◆ Task instructions
Once you reach the line containing "(341, 383) = (294, 277): grey" in the entries below, write out that line and each one after it down to the line containing "(532, 486) = (328, 476): orange", exactly and with nothing added.

[Records from a collection]
- - - -

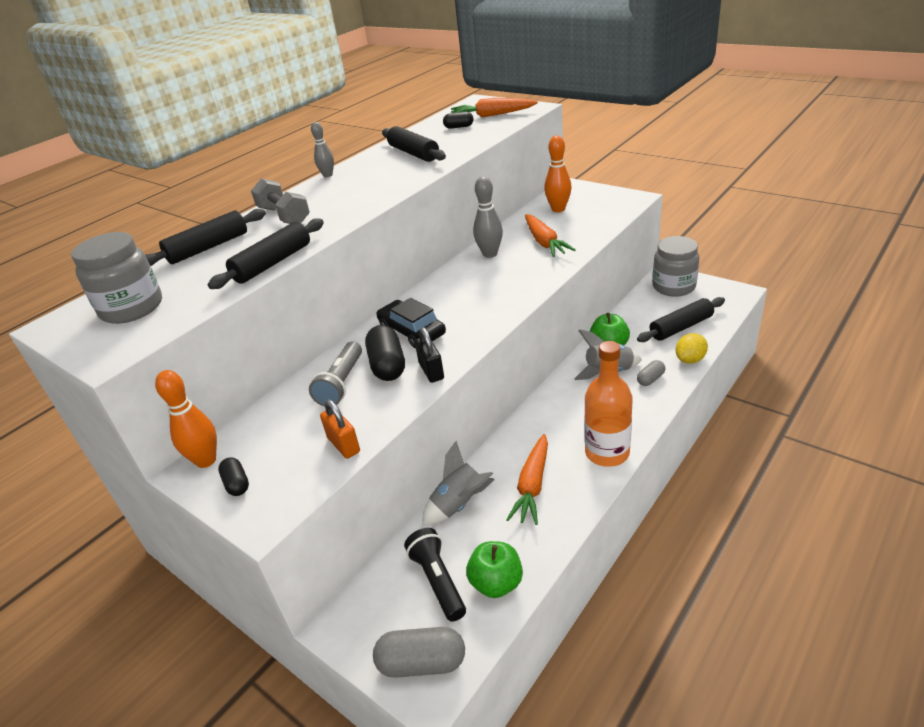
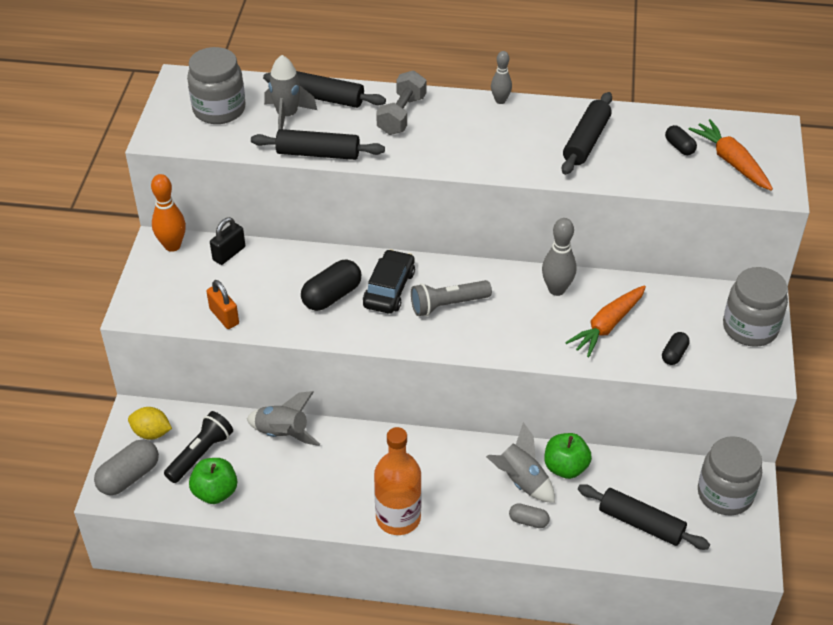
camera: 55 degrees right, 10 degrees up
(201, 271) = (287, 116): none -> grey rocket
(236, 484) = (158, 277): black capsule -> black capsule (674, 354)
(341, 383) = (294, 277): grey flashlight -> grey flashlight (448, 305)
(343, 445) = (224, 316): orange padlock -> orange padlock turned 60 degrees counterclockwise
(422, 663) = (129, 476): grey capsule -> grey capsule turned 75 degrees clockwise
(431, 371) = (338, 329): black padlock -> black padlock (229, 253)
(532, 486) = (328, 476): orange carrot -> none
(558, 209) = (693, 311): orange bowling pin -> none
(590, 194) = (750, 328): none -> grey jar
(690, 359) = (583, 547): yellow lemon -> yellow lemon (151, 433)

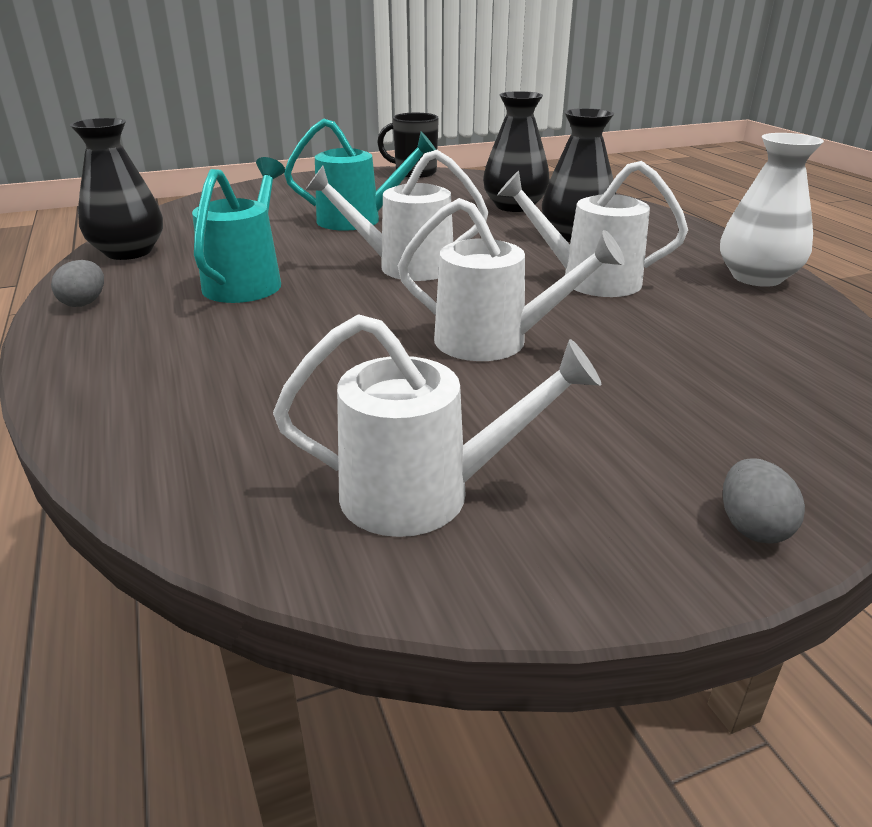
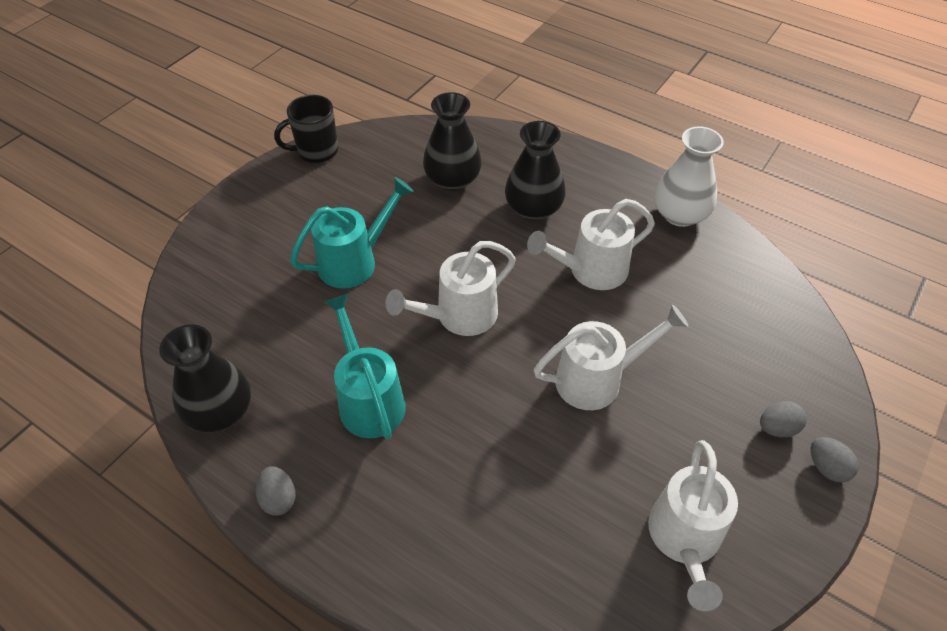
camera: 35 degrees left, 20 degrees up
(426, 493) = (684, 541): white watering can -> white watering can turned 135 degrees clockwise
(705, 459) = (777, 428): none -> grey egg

- - - -

◆ Answer to the exercise
(341, 383) = (294, 277): grey flashlight -> grey flashlight (448, 305)
(343, 445) = (224, 316): orange padlock -> orange padlock turned 60 degrees counterclockwise
(422, 663) = (129, 476): grey capsule -> grey capsule turned 75 degrees clockwise
(431, 371) = (338, 329): black padlock -> black padlock (229, 253)
(532, 486) = (328, 476): orange carrot -> none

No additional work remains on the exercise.